= AIM OF THE EXERCISE =
Go over the lines below, and when one contains the word "schottky", copy it.

Before-and-after change data:
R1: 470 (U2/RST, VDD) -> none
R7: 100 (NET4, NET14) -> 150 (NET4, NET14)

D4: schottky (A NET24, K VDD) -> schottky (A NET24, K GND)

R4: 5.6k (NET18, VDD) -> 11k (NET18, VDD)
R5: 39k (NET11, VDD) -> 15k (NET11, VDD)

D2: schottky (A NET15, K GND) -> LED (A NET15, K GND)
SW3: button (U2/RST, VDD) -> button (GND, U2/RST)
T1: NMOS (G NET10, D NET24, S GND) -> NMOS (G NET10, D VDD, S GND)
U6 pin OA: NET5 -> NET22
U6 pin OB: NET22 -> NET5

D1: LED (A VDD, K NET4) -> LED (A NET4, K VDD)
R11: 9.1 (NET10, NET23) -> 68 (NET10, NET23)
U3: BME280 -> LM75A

==

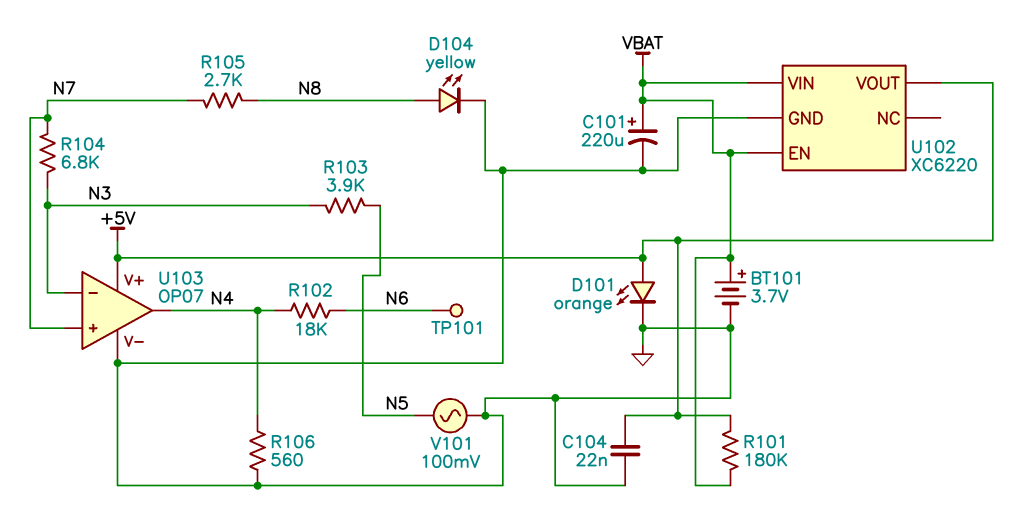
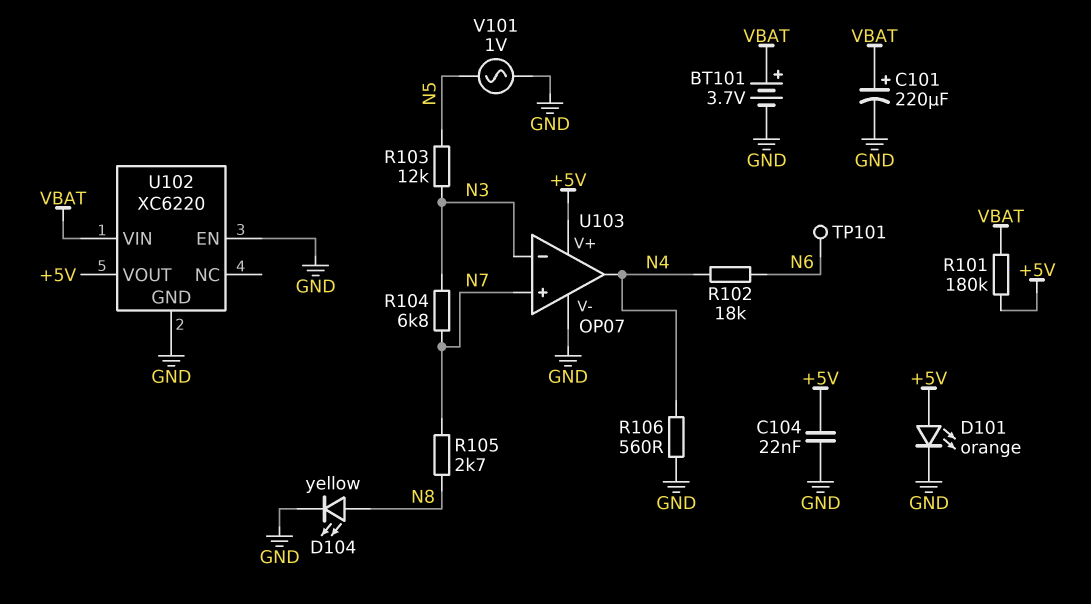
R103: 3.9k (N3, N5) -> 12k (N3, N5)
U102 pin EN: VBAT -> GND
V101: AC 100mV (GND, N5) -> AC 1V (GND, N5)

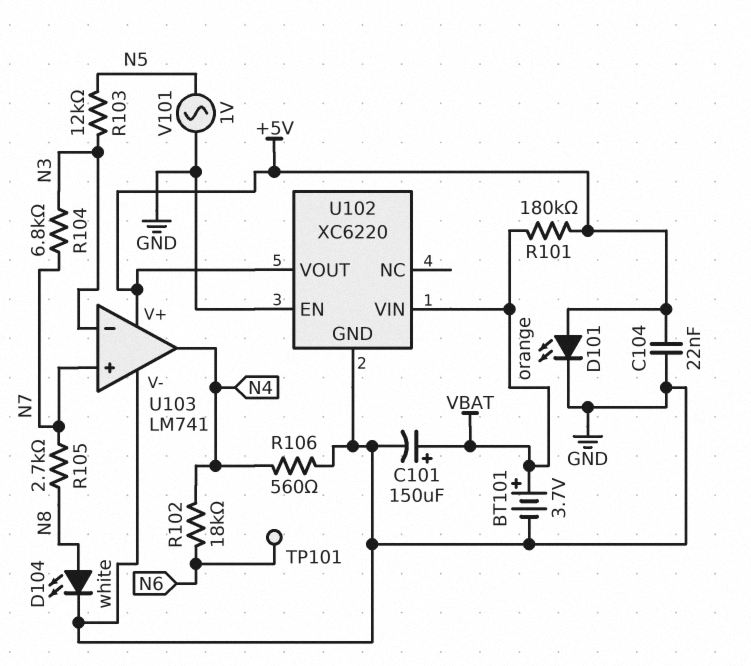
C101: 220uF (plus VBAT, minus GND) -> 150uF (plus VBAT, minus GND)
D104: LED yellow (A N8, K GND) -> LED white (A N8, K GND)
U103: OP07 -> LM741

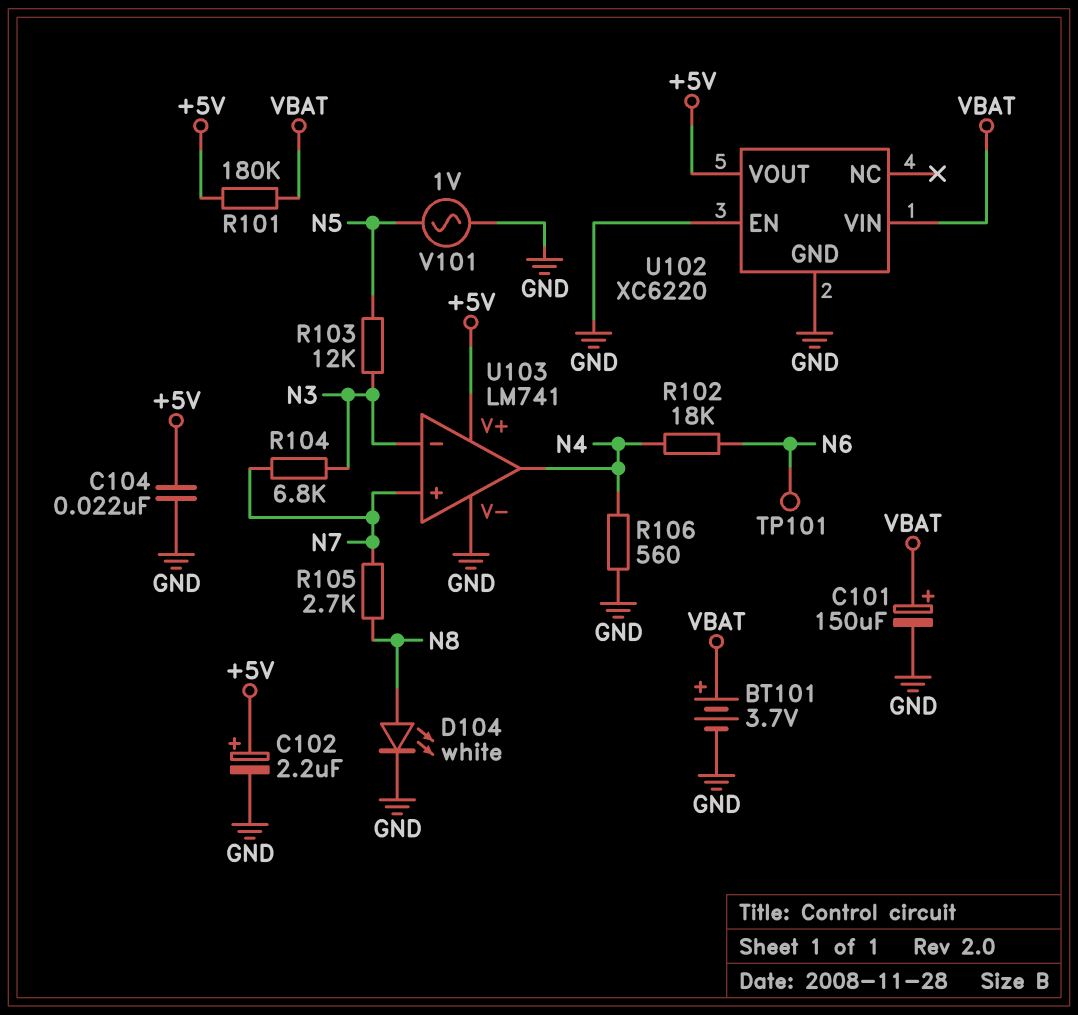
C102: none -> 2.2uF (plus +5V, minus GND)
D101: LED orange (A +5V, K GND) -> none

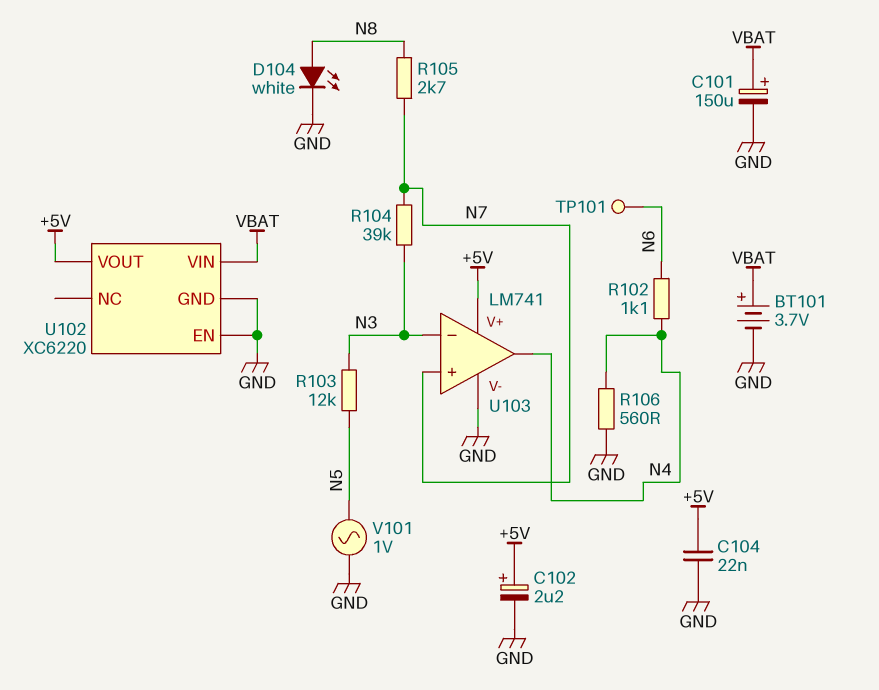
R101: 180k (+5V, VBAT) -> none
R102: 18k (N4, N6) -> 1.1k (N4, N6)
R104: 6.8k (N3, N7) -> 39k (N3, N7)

= ANSWER =
D4: schottky (A NET24, K VDD) -> schottky (A NET24, K GND)
D2: schottky (A NET15, K GND) -> LED (A NET15, K GND)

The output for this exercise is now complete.